**Entries shown**.
>>
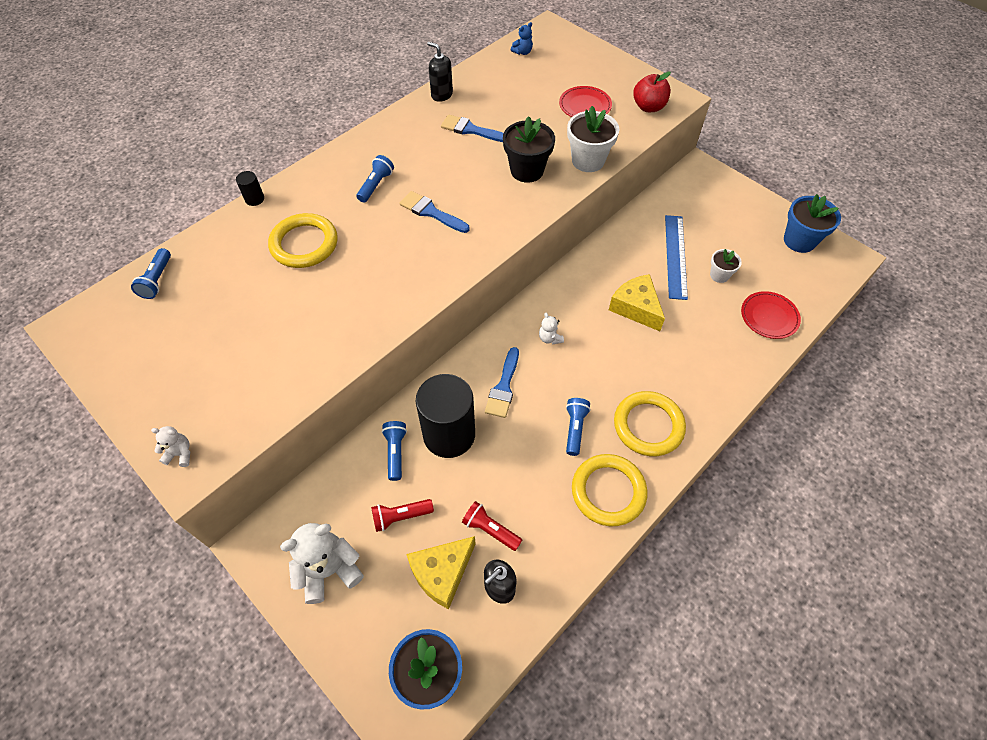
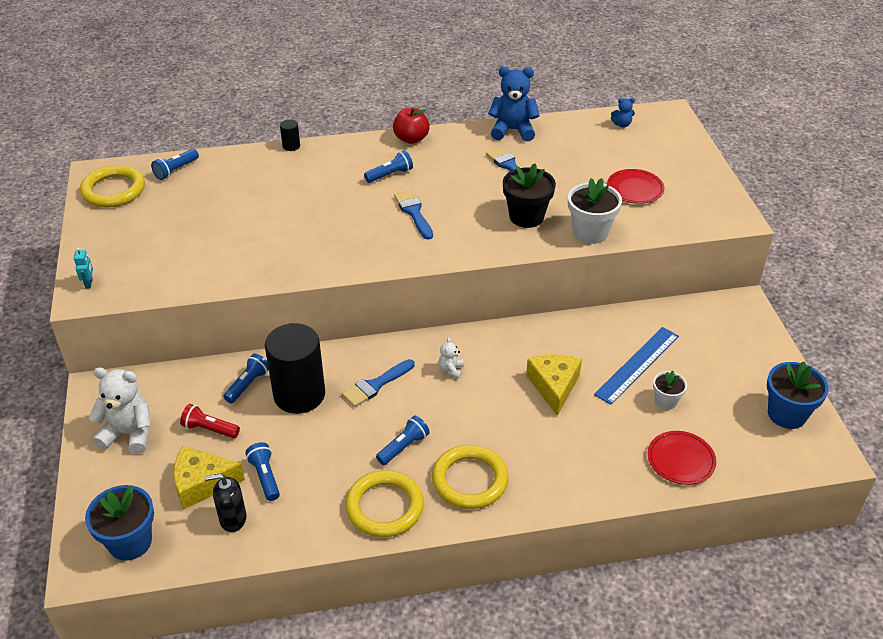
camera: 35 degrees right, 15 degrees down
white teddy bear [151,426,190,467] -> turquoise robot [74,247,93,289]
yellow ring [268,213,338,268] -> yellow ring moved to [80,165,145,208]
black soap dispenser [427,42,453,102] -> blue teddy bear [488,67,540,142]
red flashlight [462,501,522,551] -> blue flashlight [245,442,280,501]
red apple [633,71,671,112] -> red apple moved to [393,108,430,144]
<<
>>
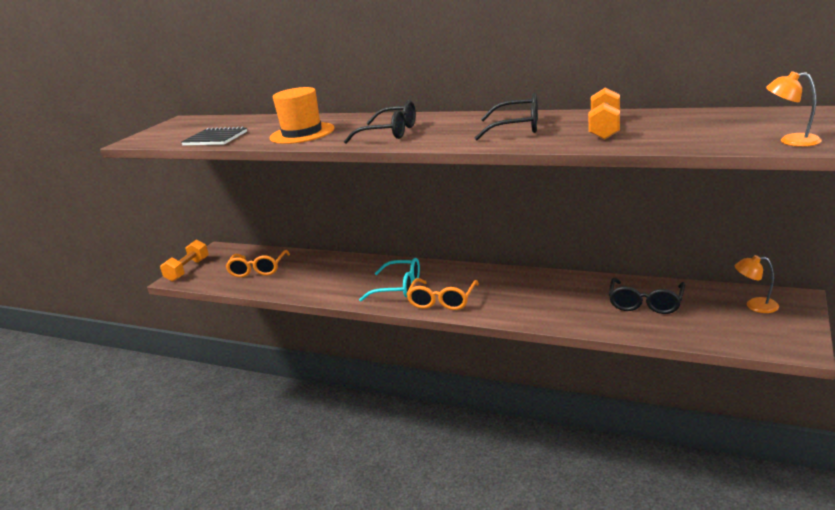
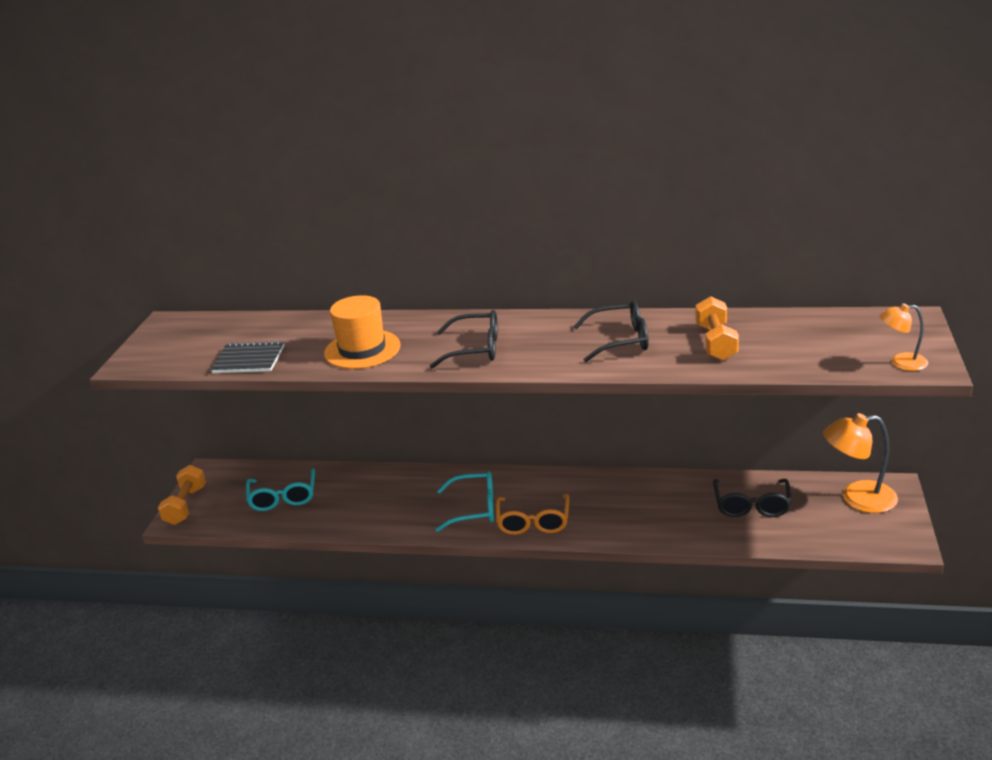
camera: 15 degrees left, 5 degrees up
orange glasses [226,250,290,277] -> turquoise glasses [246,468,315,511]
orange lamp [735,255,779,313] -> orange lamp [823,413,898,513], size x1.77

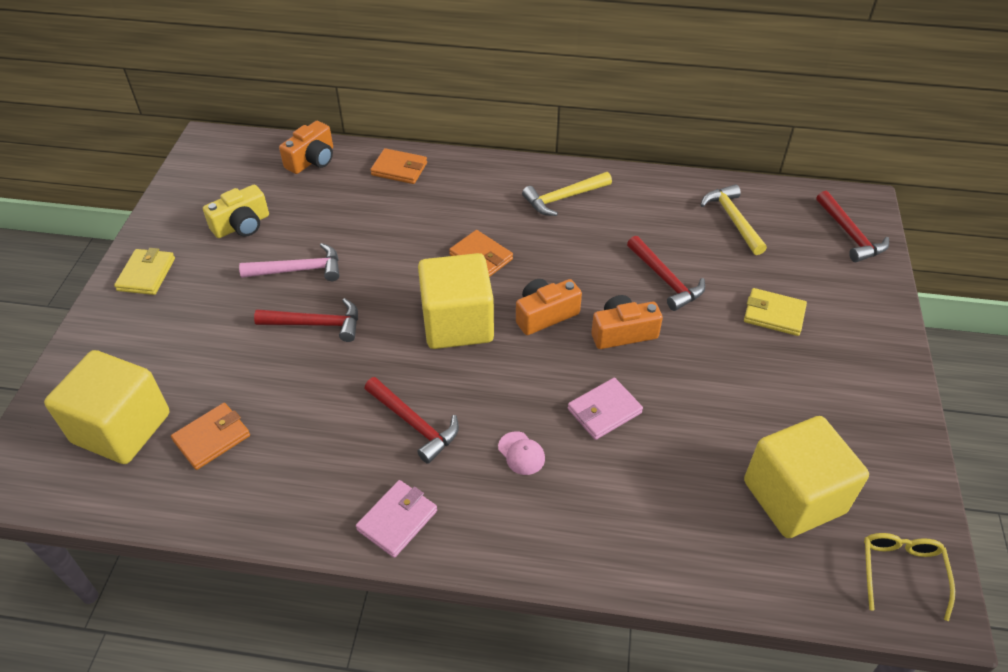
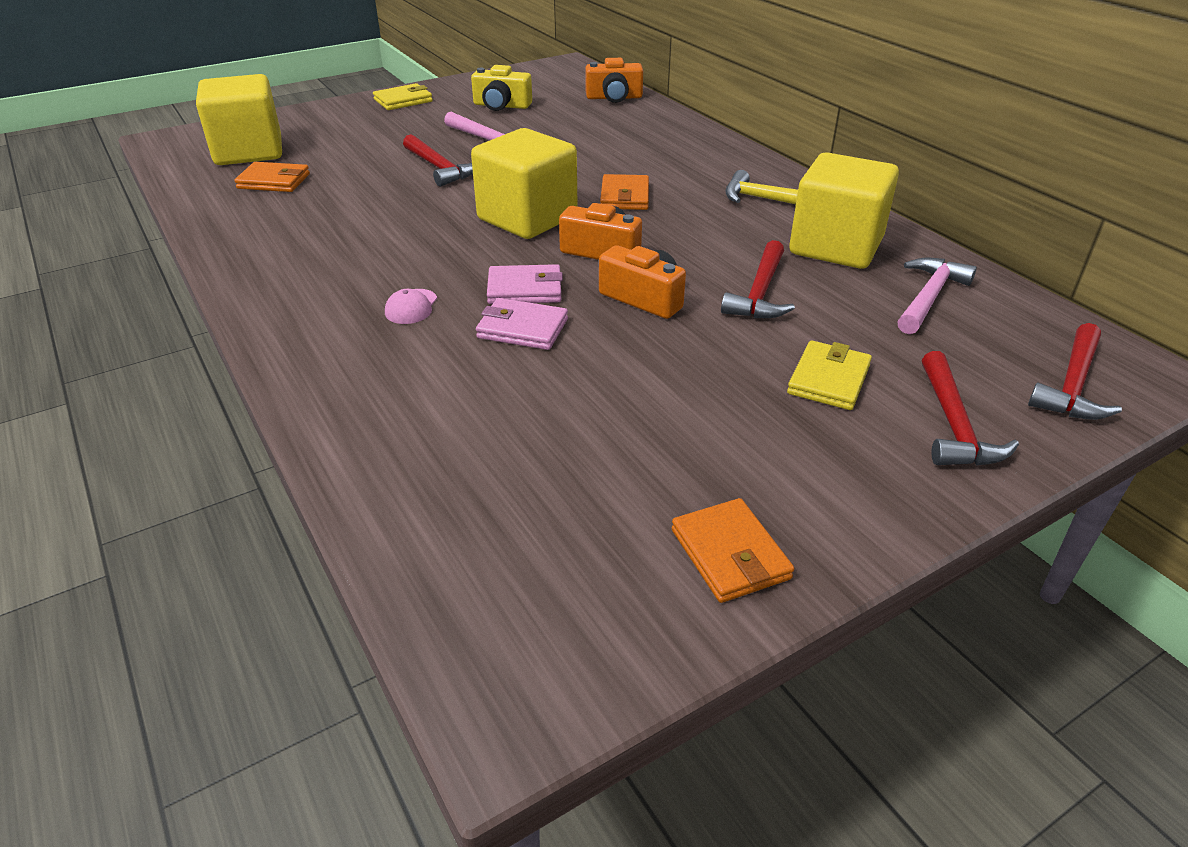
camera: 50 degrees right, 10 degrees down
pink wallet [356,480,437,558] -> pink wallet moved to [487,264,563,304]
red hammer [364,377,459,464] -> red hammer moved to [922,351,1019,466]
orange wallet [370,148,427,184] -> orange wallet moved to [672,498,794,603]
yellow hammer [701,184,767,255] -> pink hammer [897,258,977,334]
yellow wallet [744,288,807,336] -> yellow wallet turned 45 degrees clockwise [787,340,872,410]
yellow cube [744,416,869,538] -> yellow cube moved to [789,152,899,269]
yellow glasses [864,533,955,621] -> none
<<
>>
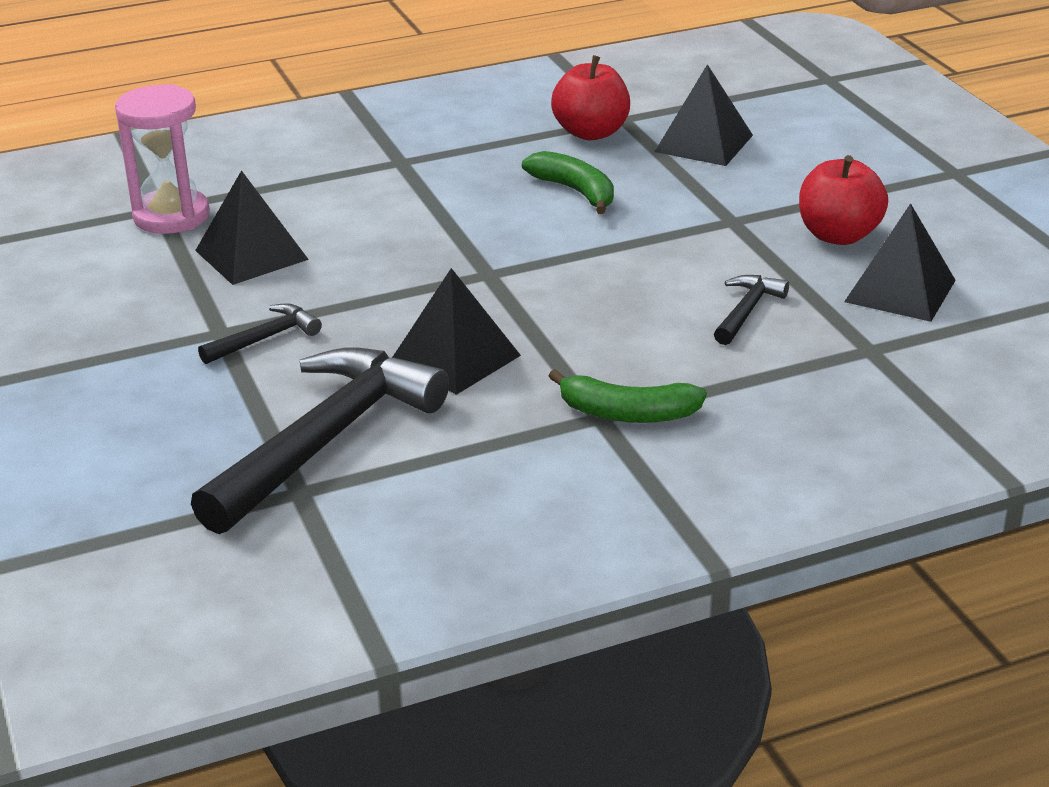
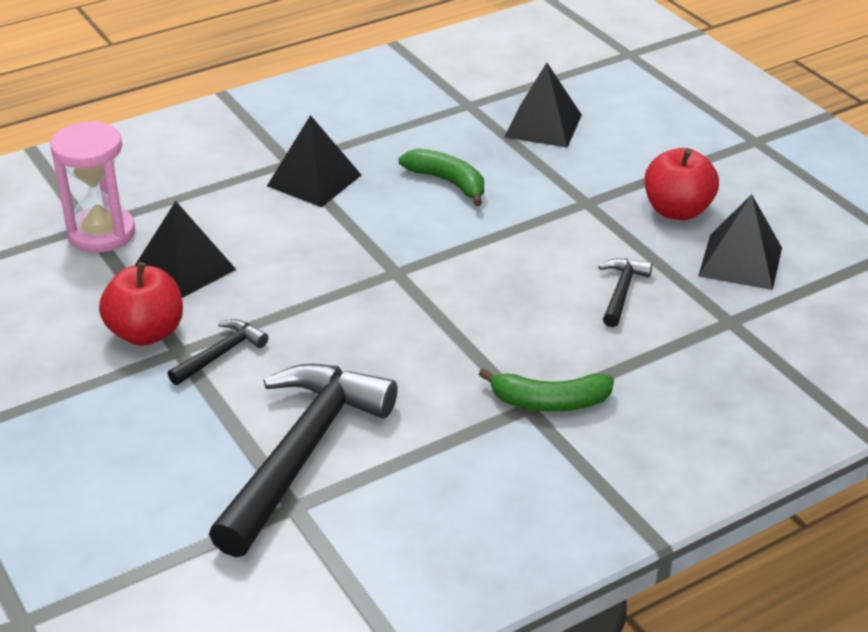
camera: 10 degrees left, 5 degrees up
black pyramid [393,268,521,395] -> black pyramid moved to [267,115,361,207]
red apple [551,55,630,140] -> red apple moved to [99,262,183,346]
<<
Everything above from the line that has "orange glasses [226,250,290,277]" down to the line that has "pink wallet [356,480,437,558]" should be output exactly, with both of those lines included. Leave the pictures behind.

orange glasses [226,250,290,277] -> turquoise glasses [246,468,315,511]
orange lamp [735,255,779,313] -> orange lamp [823,413,898,513], size x1.77

camera: 50 degrees right, 10 degrees down
pink wallet [356,480,437,558] -> pink wallet moved to [487,264,563,304]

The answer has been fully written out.